From the listing that follows, reproduce only the lines from the one holding "camera: 55 degrees right, 25 degrees up" through the one holding "camera: 90 degrees left, 10 degrees down", both included, with no pictures.

BEGIN ENTRIES SUPPLIED

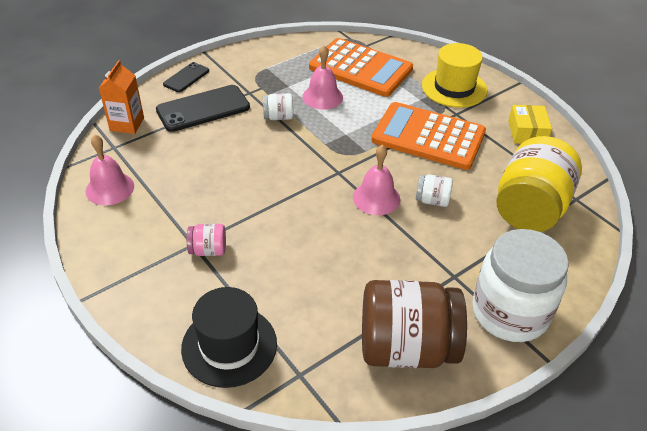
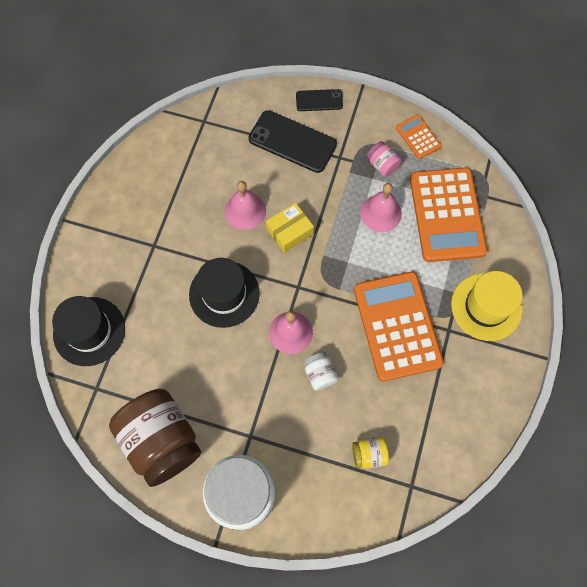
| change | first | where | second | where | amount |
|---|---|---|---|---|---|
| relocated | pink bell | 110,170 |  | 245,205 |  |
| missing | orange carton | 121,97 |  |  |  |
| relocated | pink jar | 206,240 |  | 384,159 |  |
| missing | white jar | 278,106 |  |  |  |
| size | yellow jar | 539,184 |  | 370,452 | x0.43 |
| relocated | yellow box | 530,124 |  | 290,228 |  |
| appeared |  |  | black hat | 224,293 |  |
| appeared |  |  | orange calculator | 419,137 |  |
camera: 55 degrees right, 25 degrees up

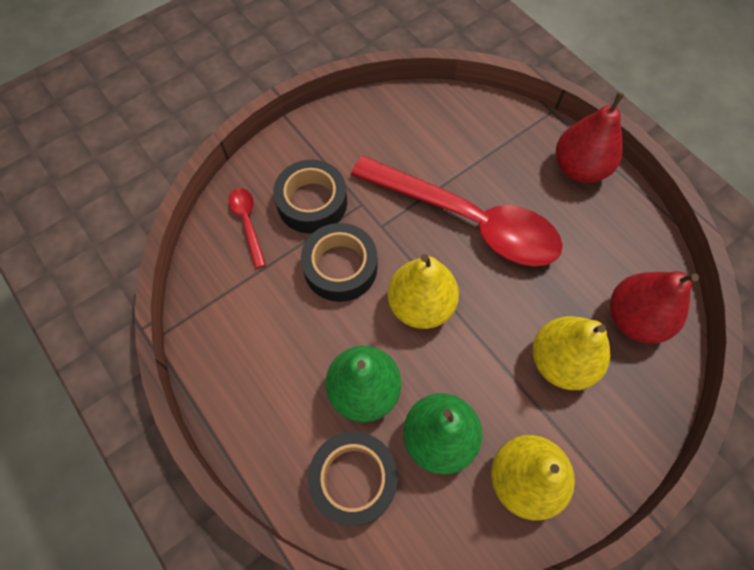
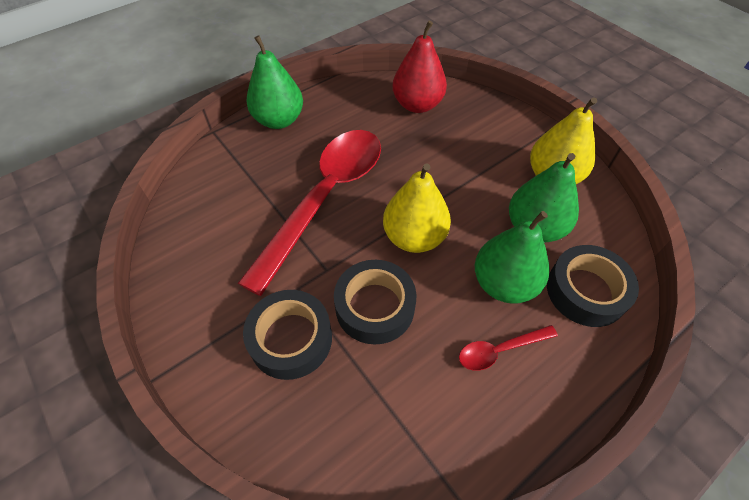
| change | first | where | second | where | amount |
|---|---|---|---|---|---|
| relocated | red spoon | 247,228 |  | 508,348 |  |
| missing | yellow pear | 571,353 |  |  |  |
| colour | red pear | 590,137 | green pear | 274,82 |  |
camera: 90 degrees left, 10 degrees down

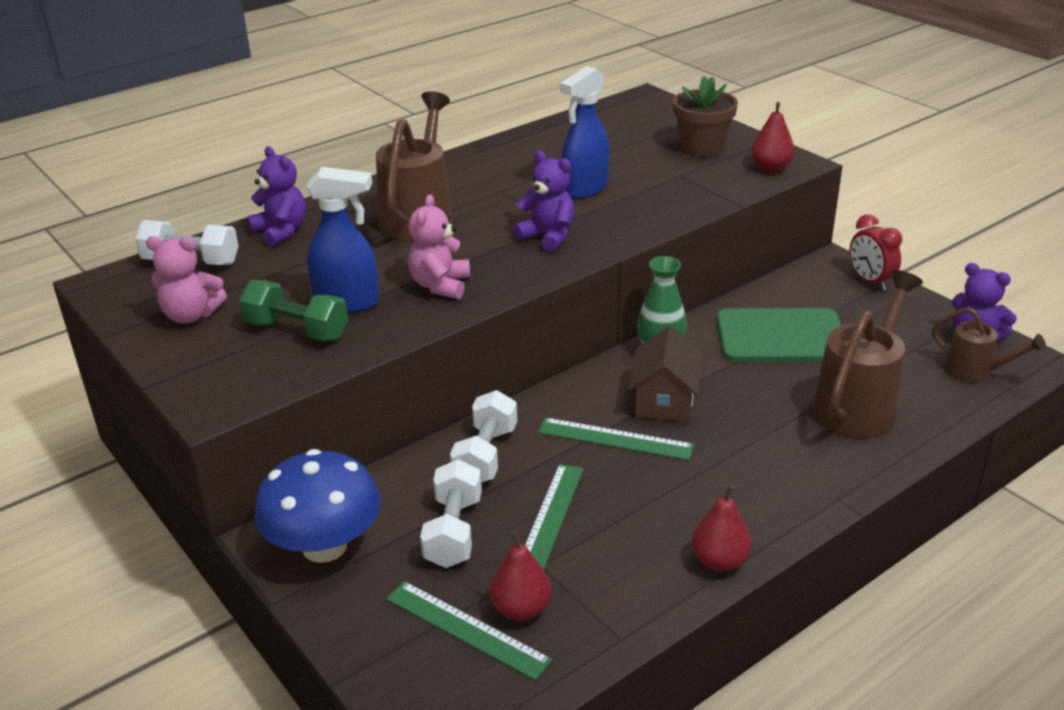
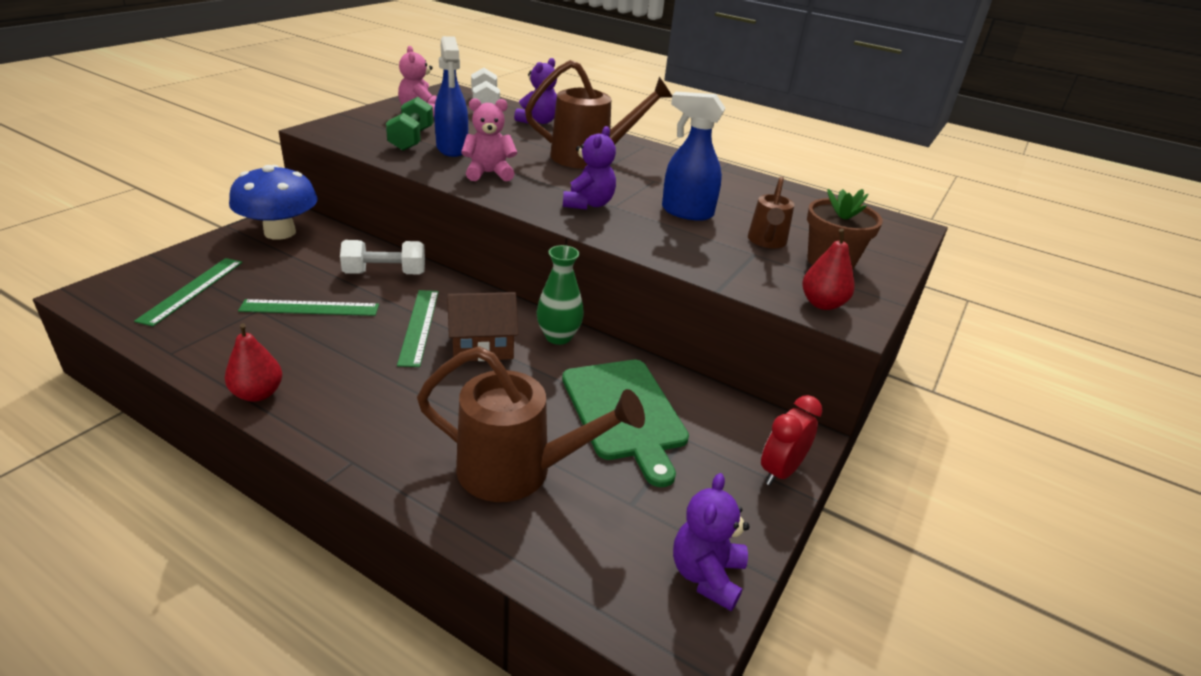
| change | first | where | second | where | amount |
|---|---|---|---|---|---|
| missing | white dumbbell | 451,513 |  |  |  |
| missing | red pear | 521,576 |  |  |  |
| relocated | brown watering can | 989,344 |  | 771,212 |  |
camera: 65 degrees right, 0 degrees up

END ENTRIES SUPPLIED

• [OUTPUT BELOW]
camera: 55 degrees right, 25 degrees up

| change | first | where | second | where | amount |
|---|---|---|---|---|---|
| relocated | red spoon | 247,228 |  | 508,348 |  |
| missing | yellow pear | 571,353 |  |  |  |
| colour | red pear | 590,137 | green pear | 274,82 |  |
camera: 90 degrees left, 10 degrees down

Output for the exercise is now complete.